- [Instructions to follow]
Print out the records in full, keeping each word unchanged.

- [Records supplied]
*** Block opens ***
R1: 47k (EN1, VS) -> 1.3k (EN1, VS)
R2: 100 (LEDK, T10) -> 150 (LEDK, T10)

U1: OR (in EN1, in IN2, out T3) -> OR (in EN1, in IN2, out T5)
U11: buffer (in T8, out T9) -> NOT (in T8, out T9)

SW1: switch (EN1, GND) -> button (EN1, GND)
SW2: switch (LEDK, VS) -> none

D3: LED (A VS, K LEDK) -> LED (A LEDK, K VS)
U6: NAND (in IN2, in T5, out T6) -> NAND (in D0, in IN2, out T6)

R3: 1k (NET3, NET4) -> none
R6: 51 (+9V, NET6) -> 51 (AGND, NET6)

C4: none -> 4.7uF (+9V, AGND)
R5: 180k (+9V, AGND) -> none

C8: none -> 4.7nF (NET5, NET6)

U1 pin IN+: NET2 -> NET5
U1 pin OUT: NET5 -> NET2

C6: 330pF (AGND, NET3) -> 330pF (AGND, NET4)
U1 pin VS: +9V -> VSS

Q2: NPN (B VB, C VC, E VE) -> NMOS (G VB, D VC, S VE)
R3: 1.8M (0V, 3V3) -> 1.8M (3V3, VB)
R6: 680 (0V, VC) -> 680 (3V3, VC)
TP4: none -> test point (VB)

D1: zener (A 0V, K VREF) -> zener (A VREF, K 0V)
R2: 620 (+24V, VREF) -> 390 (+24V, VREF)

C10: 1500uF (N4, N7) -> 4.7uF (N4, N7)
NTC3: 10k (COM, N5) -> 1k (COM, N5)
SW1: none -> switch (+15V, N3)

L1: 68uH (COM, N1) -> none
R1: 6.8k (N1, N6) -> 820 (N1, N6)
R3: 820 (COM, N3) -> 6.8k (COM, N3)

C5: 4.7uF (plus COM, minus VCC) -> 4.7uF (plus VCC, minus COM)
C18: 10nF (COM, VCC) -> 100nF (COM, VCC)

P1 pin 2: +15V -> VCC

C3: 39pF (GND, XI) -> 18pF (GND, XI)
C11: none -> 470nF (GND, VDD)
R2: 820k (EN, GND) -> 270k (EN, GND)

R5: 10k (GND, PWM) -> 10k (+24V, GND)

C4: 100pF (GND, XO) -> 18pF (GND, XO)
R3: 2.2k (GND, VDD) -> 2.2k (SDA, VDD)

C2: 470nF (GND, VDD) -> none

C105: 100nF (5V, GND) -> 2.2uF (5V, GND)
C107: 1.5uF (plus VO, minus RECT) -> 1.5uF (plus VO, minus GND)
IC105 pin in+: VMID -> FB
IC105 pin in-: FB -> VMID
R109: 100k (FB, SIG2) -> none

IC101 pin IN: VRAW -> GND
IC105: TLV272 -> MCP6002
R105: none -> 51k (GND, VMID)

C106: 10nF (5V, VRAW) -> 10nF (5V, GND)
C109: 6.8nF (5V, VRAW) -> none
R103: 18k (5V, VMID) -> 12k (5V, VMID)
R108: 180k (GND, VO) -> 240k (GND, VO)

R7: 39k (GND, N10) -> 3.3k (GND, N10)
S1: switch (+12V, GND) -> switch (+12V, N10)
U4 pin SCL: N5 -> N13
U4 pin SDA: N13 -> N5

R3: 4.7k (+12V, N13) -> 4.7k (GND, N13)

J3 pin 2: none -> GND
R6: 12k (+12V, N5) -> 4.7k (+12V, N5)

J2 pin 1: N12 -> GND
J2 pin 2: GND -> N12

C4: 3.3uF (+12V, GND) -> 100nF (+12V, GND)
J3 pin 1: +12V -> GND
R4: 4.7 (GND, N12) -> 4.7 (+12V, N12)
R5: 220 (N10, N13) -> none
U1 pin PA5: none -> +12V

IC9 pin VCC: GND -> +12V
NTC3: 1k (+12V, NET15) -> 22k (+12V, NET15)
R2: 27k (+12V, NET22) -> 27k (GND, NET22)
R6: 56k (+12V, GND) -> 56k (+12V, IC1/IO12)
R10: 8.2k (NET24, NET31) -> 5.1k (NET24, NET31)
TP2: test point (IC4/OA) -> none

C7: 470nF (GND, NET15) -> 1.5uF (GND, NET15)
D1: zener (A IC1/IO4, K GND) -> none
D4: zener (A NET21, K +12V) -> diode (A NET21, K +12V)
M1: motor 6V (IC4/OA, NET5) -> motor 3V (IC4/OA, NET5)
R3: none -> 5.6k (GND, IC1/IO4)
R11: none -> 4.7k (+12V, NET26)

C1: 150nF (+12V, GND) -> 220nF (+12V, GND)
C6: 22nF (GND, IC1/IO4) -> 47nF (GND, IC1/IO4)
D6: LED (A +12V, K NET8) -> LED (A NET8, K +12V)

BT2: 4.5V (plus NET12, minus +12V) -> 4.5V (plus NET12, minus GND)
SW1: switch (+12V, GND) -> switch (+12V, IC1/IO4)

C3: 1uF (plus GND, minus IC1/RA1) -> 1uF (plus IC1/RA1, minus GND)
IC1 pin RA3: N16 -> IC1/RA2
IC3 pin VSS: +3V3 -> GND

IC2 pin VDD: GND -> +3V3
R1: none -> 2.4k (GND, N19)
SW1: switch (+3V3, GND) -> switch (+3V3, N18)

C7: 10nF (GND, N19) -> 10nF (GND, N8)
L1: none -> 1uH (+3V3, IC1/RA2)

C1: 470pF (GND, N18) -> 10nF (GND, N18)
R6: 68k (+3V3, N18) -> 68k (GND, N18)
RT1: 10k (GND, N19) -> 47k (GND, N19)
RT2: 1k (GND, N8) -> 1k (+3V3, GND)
*** Block closes ***
- [Response below]
R1: 47k (EN1, VS) -> 1.3k (EN1, VS)
R2: 100 (LEDK, T10) -> 150 (LEDK, T10)

U1: OR (in EN1, in IN2, out T3) -> OR (in EN1, in IN2, out T5)
U11: buffer (in T8, out T9) -> NOT (in T8, out T9)

SW1: switch (EN1, GND) -> button (EN1, GND)
SW2: switch (LEDK, VS) -> none

D3: LED (A VS, K LEDK) -> LED (A LEDK, K VS)
U6: NAND (in IN2, in T5, out T6) -> NAND (in D0, in IN2, out T6)

R3: 1k (NET3, NET4) -> none
R6: 51 (+9V, NET6) -> 51 (AGND, NET6)

C4: none -> 4.7uF (+9V, AGND)
R5: 180k (+9V, AGND) -> none

C8: none -> 4.7nF (NET5, NET6)

U1 pin IN+: NET2 -> NET5
U1 pin OUT: NET5 -> NET2

C6: 330pF (AGND, NET3) -> 330pF (AGND, NET4)
U1 pin VS: +9V -> VSS

Q2: NPN (B VB, C VC, E VE) -> NMOS (G VB, D VC, S VE)
R3: 1.8M (0V, 3V3) -> 1.8M (3V3, VB)
R6: 680 (0V, VC) -> 680 (3V3, VC)
TP4: none -> test point (VB)

D1: zener (A 0V, K VREF) -> zener (A VREF, K 0V)
R2: 620 (+24V, VREF) -> 390 (+24V, VREF)

C10: 1500uF (N4, N7) -> 4.7uF (N4, N7)
NTC3: 10k (COM, N5) -> 1k (COM, N5)
SW1: none -> switch (+15V, N3)

L1: 68uH (COM, N1) -> none
R1: 6.8k (N1, N6) -> 820 (N1, N6)
R3: 820 (COM, N3) -> 6.8k (COM, N3)

C5: 4.7uF (plus COM, minus VCC) -> 4.7uF (plus VCC, minus COM)
C18: 10nF (COM, VCC) -> 100nF (COM, VCC)

P1 pin 2: +15V -> VCC

C3: 39pF (GND, XI) -> 18pF (GND, XI)
C11: none -> 470nF (GND, VDD)
R2: 820k (EN, GND) -> 270k (EN, GND)

R5: 10k (GND, PWM) -> 10k (+24V, GND)

C4: 100pF (GND, XO) -> 18pF (GND, XO)
R3: 2.2k (GND, VDD) -> 2.2k (SDA, VDD)

C2: 470nF (GND, VDD) -> none

C105: 100nF (5V, GND) -> 2.2uF (5V, GND)
C107: 1.5uF (plus VO, minus RECT) -> 1.5uF (plus VO, minus GND)
IC105 pin in+: VMID -> FB
IC105 pin in-: FB -> VMID
R109: 100k (FB, SIG2) -> none

IC101 pin IN: VRAW -> GND
IC105: TLV272 -> MCP6002
R105: none -> 51k (GND, VMID)

C106: 10nF (5V, VRAW) -> 10nF (5V, GND)
C109: 6.8nF (5V, VRAW) -> none
R103: 18k (5V, VMID) -> 12k (5V, VMID)
R108: 180k (GND, VO) -> 240k (GND, VO)

R7: 39k (GND, N10) -> 3.3k (GND, N10)
S1: switch (+12V, GND) -> switch (+12V, N10)
U4 pin SCL: N5 -> N13
U4 pin SDA: N13 -> N5

R3: 4.7k (+12V, N13) -> 4.7k (GND, N13)

J3 pin 2: none -> GND
R6: 12k (+12V, N5) -> 4.7k (+12V, N5)

J2 pin 1: N12 -> GND
J2 pin 2: GND -> N12

C4: 3.3uF (+12V, GND) -> 100nF (+12V, GND)
J3 pin 1: +12V -> GND
R4: 4.7 (GND, N12) -> 4.7 (+12V, N12)
R5: 220 (N10, N13) -> none
U1 pin PA5: none -> +12V

IC9 pin VCC: GND -> +12V
NTC3: 1k (+12V, NET15) -> 22k (+12V, NET15)
R2: 27k (+12V, NET22) -> 27k (GND, NET22)
R6: 56k (+12V, GND) -> 56k (+12V, IC1/IO12)
R10: 8.2k (NET24, NET31) -> 5.1k (NET24, NET31)
TP2: test point (IC4/OA) -> none

C7: 470nF (GND, NET15) -> 1.5uF (GND, NET15)
D1: zener (A IC1/IO4, K GND) -> none
D4: zener (A NET21, K +12V) -> diode (A NET21, K +12V)
M1: motor 6V (IC4/OA, NET5) -> motor 3V (IC4/OA, NET5)
R3: none -> 5.6k (GND, IC1/IO4)
R11: none -> 4.7k (+12V, NET26)

C1: 150nF (+12V, GND) -> 220nF (+12V, GND)
C6: 22nF (GND, IC1/IO4) -> 47nF (GND, IC1/IO4)
D6: LED (A +12V, K NET8) -> LED (A NET8, K +12V)

BT2: 4.5V (plus NET12, minus +12V) -> 4.5V (plus NET12, minus GND)
SW1: switch (+12V, GND) -> switch (+12V, IC1/IO4)

C3: 1uF (plus GND, minus IC1/RA1) -> 1uF (plus IC1/RA1, minus GND)
IC1 pin RA3: N16 -> IC1/RA2
IC3 pin VSS: +3V3 -> GND

IC2 pin VDD: GND -> +3V3
R1: none -> 2.4k (GND, N19)
SW1: switch (+3V3, GND) -> switch (+3V3, N18)

C7: 10nF (GND, N19) -> 10nF (GND, N8)
L1: none -> 1uH (+3V3, IC1/RA2)

C1: 470pF (GND, N18) -> 10nF (GND, N18)
R6: 68k (+3V3, N18) -> 68k (GND, N18)
RT1: 10k (GND, N19) -> 47k (GND, N19)
RT2: 1k (GND, N8) -> 1k (+3V3, GND)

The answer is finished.